TASK DESCRIPTION
Rewrite the lines of the records below as a numbered list, skipping blank lines and leaving out the pictures.

EXTRACTED ENTRIES
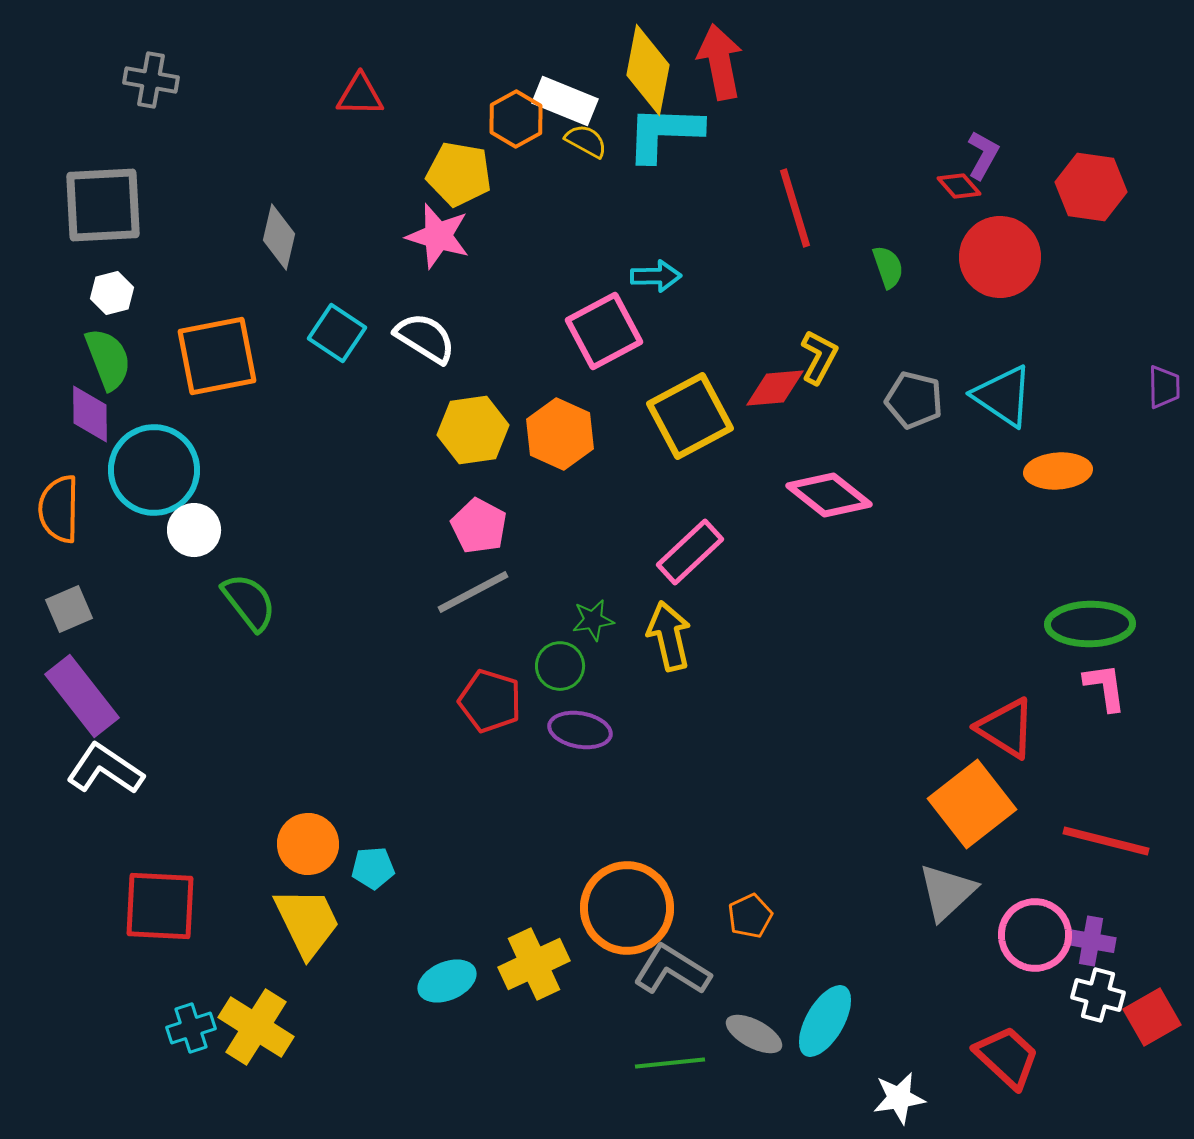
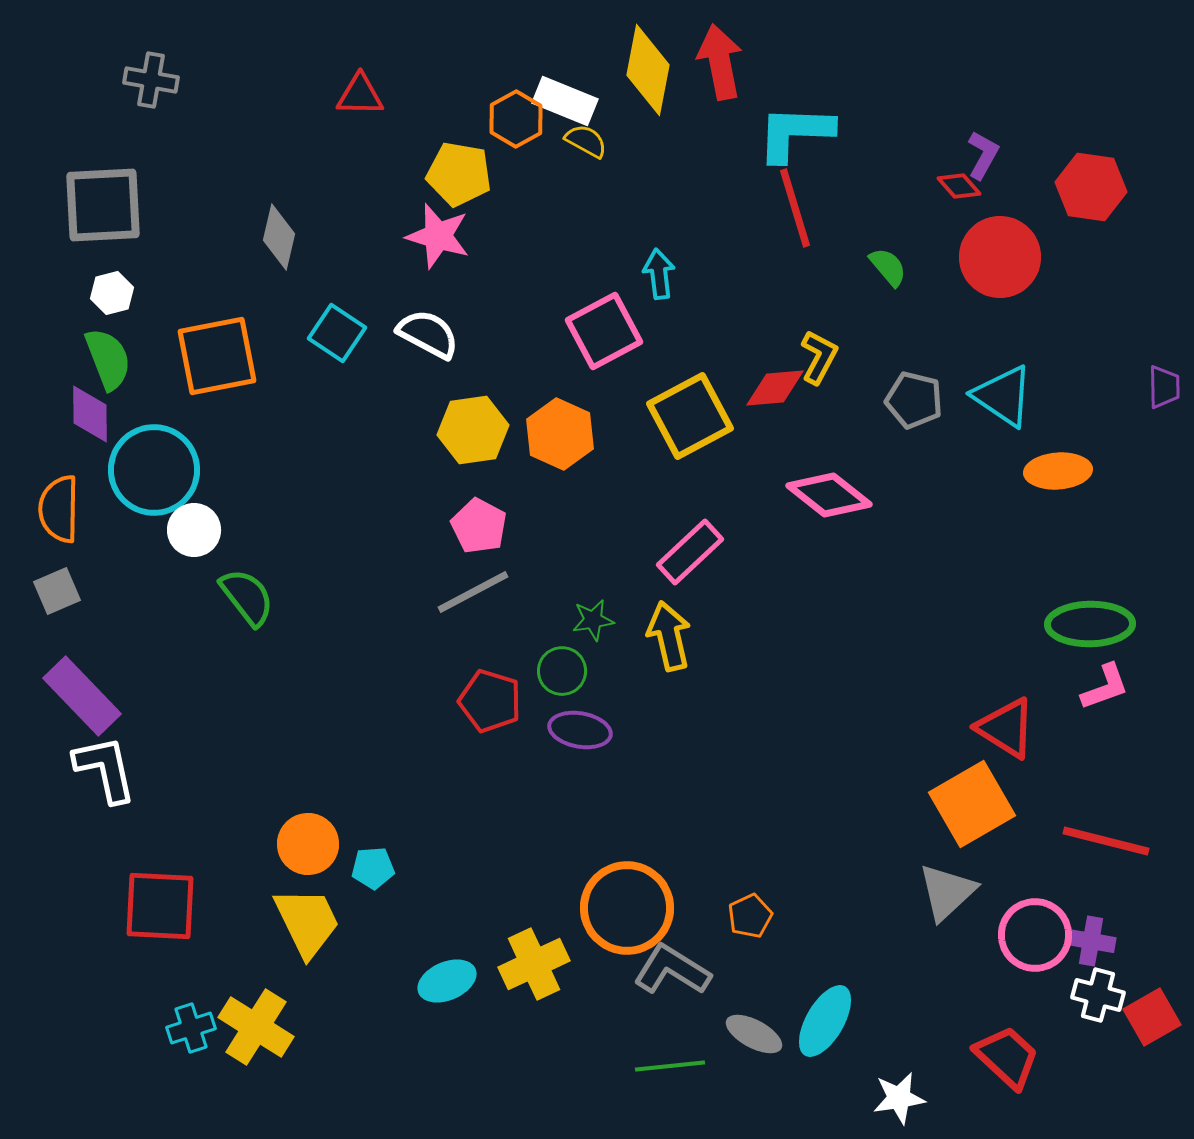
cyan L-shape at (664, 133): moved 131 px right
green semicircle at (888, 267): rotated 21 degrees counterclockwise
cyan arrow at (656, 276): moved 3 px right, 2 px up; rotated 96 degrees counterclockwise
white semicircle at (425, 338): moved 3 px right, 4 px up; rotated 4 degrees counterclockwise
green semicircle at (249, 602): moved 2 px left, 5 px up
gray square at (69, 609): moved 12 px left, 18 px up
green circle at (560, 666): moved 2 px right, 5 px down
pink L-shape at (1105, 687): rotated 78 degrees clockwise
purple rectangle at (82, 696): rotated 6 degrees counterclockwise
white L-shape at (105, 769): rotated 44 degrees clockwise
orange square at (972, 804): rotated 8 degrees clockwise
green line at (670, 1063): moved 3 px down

FINAL RESULT
1. cyan L-shape at (664, 133): moved 131 px right
2. green semicircle at (888, 267): rotated 21 degrees counterclockwise
3. cyan arrow at (656, 276): moved 3 px right, 2 px up; rotated 96 degrees counterclockwise
4. white semicircle at (425, 338): moved 3 px right, 4 px up; rotated 4 degrees counterclockwise
5. green semicircle at (249, 602): moved 2 px left, 5 px up
6. gray square at (69, 609): moved 12 px left, 18 px up
7. green circle at (560, 666): moved 2 px right, 5 px down
8. pink L-shape at (1105, 687): rotated 78 degrees clockwise
9. purple rectangle at (82, 696): rotated 6 degrees counterclockwise
10. white L-shape at (105, 769): rotated 44 degrees clockwise
11. orange square at (972, 804): rotated 8 degrees clockwise
12. green line at (670, 1063): moved 3 px down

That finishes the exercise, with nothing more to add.